======== Exercise data ========
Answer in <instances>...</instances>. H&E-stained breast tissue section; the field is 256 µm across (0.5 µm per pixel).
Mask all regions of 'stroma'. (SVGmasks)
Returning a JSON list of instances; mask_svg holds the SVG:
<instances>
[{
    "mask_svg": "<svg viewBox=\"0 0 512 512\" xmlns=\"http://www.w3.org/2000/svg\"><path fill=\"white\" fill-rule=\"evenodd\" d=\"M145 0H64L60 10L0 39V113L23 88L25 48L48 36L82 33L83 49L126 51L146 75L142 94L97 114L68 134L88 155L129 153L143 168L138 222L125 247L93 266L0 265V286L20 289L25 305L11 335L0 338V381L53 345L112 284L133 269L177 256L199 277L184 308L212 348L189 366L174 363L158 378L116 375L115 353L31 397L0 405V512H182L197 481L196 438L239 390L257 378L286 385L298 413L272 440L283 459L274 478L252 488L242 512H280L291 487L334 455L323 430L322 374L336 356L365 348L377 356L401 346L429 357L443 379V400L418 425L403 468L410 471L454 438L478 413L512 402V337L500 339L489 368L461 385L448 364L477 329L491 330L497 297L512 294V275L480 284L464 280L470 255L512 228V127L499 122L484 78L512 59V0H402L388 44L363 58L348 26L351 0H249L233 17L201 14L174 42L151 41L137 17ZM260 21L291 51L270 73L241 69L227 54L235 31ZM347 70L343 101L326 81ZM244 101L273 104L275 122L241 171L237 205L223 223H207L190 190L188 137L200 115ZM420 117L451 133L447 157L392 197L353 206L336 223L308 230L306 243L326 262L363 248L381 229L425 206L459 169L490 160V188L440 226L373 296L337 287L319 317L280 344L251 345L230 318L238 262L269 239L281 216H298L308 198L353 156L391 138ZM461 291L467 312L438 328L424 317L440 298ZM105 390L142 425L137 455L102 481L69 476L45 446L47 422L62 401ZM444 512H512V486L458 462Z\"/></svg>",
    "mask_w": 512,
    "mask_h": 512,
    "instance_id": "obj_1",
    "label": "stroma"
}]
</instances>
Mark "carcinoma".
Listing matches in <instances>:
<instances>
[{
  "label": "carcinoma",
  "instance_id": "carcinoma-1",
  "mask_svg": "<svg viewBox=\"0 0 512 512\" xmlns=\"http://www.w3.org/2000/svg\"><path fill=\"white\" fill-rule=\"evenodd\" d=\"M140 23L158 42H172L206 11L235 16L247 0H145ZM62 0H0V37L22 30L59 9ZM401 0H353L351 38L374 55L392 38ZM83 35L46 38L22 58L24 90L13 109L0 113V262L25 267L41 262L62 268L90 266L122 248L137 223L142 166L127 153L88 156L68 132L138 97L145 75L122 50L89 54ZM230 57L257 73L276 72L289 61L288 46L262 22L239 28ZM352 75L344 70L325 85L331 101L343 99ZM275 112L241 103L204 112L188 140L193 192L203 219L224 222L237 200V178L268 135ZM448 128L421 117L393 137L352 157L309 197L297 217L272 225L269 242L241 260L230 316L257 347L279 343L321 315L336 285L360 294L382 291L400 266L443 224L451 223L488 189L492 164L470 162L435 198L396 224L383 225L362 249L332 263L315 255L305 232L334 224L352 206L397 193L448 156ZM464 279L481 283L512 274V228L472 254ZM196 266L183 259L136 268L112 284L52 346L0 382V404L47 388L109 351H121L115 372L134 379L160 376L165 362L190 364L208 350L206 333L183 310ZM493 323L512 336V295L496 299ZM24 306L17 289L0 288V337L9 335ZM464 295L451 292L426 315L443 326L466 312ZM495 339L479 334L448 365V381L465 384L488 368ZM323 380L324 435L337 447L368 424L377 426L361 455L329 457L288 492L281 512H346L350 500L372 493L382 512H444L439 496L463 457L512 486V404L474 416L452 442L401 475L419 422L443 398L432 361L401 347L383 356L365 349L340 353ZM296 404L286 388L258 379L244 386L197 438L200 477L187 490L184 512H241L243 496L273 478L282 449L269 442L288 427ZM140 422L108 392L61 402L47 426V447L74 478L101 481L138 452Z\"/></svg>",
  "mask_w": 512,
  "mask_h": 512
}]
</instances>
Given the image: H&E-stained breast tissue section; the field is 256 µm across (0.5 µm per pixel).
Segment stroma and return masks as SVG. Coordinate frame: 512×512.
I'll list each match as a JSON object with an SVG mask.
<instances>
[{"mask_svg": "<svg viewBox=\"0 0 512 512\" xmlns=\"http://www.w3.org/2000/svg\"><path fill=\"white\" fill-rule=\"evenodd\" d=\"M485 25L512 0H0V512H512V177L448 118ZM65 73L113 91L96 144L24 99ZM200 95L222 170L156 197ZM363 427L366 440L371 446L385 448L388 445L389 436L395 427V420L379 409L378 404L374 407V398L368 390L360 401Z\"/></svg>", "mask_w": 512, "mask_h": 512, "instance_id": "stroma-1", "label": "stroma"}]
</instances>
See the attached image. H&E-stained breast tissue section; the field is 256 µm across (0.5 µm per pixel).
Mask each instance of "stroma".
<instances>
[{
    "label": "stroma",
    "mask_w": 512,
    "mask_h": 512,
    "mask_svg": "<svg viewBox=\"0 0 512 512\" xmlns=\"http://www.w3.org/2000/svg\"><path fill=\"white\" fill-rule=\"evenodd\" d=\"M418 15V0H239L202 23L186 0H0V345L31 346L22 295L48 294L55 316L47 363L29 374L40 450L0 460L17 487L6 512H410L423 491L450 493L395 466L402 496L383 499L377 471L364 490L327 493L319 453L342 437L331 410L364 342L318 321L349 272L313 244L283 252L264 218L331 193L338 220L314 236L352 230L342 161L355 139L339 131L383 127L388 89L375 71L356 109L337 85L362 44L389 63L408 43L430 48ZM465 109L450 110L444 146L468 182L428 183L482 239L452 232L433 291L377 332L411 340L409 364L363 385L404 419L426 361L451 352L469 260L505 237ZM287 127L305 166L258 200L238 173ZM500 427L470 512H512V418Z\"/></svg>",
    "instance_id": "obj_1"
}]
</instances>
========
→ **Work instructions**
Find all the lines containing "carcinoma" in the material, then copy them.

→ **Reply**
Mark "carcinoma".
  "label": "carcinoma",
  "instance_id": "carcinoma-1",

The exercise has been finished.